- _PROBLEM REQUIREMENTS_:
State only how many lines below include the string "moved".

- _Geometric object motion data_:

__________________________________________________

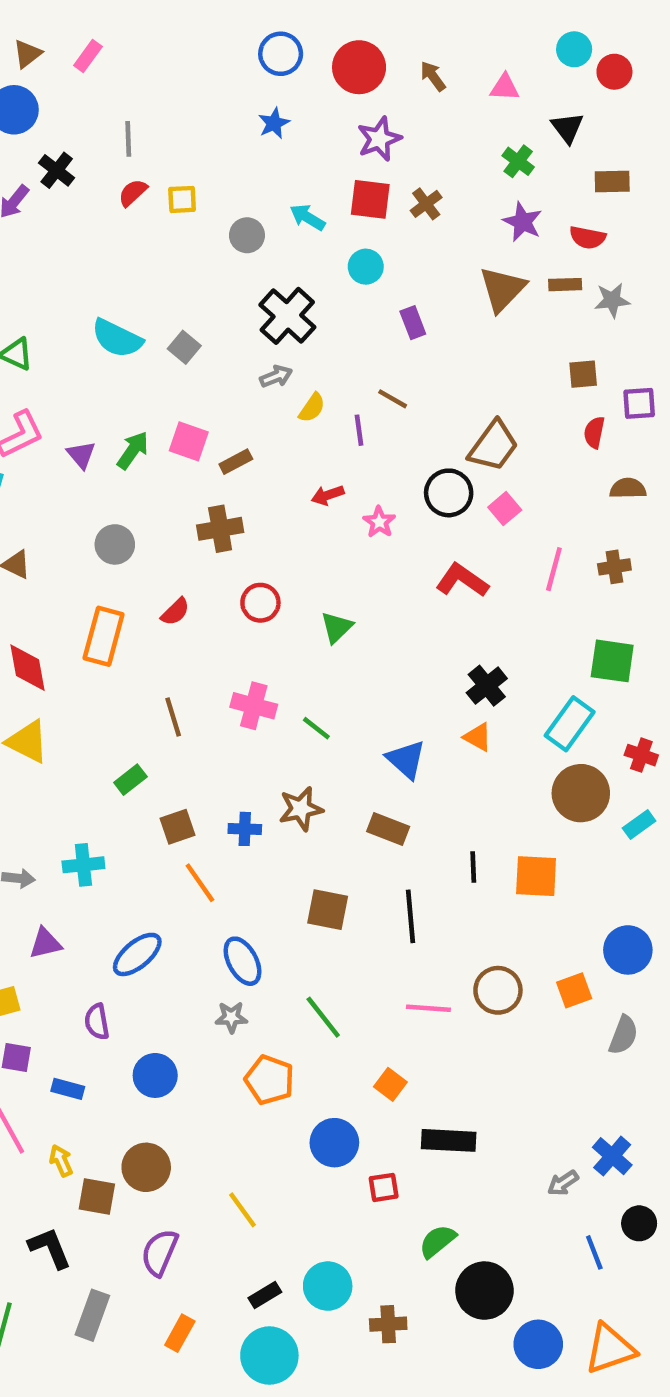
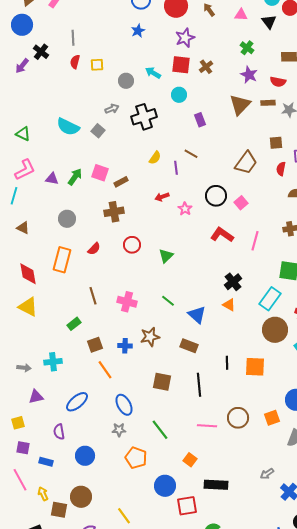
black triangle: (567, 128) -> (269, 22), moved
red semicircle: (133, 193) -> (75, 62), turned -32
black cross: (287, 316) -> (144, 117), turned 30
gray arrow: (276, 376) -> (112, 109), moved
brown trapezoid: (493, 446) -> (246, 163), moved
purple triangle: (81, 455) -> (52, 179), turned -40
pink line: (554, 569) -> (255, 241), moved
pink cross: (254, 706) -> (127, 302), moved
green line: (316, 728) -> (168, 301), moved
gray arrow: (563, 1183) -> (267, 474), moved
red square: (384, 1187) -> (187, 506), size x1.5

__________________________________________________

- _RESULT_:
7